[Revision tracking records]
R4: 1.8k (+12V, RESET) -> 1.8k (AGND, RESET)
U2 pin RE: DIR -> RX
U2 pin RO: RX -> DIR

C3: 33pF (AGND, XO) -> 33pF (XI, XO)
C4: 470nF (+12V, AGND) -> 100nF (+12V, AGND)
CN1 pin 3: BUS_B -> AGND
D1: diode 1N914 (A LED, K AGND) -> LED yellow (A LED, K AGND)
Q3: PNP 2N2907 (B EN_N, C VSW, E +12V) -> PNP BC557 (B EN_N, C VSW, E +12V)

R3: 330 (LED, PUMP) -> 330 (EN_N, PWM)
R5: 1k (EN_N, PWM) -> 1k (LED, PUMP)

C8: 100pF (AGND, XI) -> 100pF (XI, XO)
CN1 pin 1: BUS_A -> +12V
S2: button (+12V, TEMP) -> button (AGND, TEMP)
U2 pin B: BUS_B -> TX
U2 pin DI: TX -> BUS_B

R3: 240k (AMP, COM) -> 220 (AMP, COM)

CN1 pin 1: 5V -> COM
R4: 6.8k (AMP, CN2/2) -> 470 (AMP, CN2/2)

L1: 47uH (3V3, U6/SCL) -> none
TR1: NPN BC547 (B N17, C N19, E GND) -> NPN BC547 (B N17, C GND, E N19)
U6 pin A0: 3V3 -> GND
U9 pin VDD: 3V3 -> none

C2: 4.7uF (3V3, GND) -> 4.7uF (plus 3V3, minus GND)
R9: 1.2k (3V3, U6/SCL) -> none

> What is being asked
Repeat exactly the lines from the line containing "U2 pin DI: TX -> BUS_B" through the last line of the records above, including both, and nothing else.

> Solution to this task
U2 pin DI: TX -> BUS_B

R3: 240k (AMP, COM) -> 220 (AMP, COM)

CN1 pin 1: 5V -> COM
R4: 6.8k (AMP, CN2/2) -> 470 (AMP, CN2/2)

L1: 47uH (3V3, U6/SCL) -> none
TR1: NPN BC547 (B N17, C N19, E GND) -> NPN BC547 (B N17, C GND, E N19)
U6 pin A0: 3V3 -> GND
U9 pin VDD: 3V3 -> none

C2: 4.7uF (3V3, GND) -> 4.7uF (plus 3V3, minus GND)
R9: 1.2k (3V3, U6/SCL) -> none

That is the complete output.